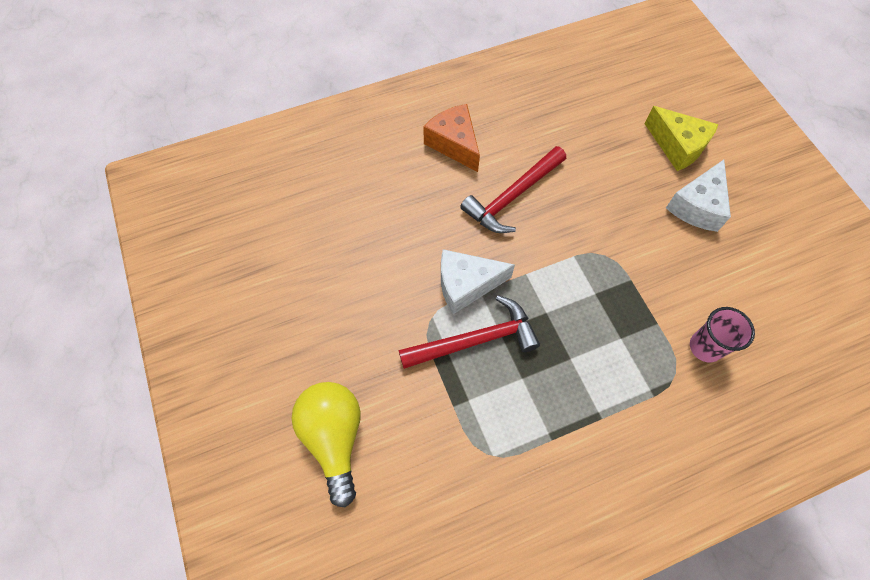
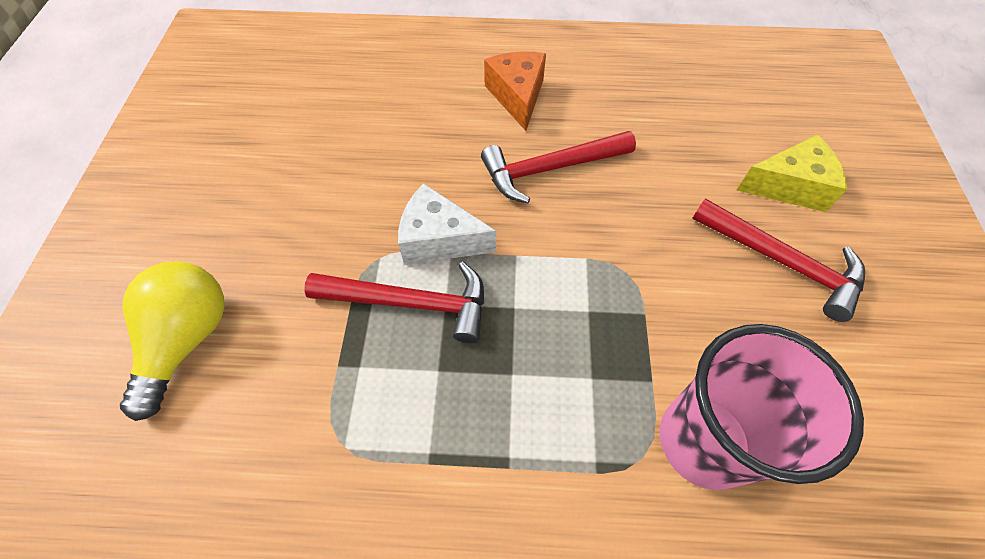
camera: 25 degrees right, 5 degrees down
(677, 146) = (789, 186): yellow cheese -> yellow cheese turned 75 degrees counterclockwise
(697, 206) = (782, 262): white cheese -> red hammer
(705, 347) = (704, 441): pink cup -> pink cup, size x1.88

------------

** What the exercise asks **
Return, from the material above, every line with the word "degrees".

** Written answer **
camera: 25 degrees right, 5 degrees down
(677, 146) = (789, 186): yellow cheese -> yellow cheese turned 75 degrees counterclockwise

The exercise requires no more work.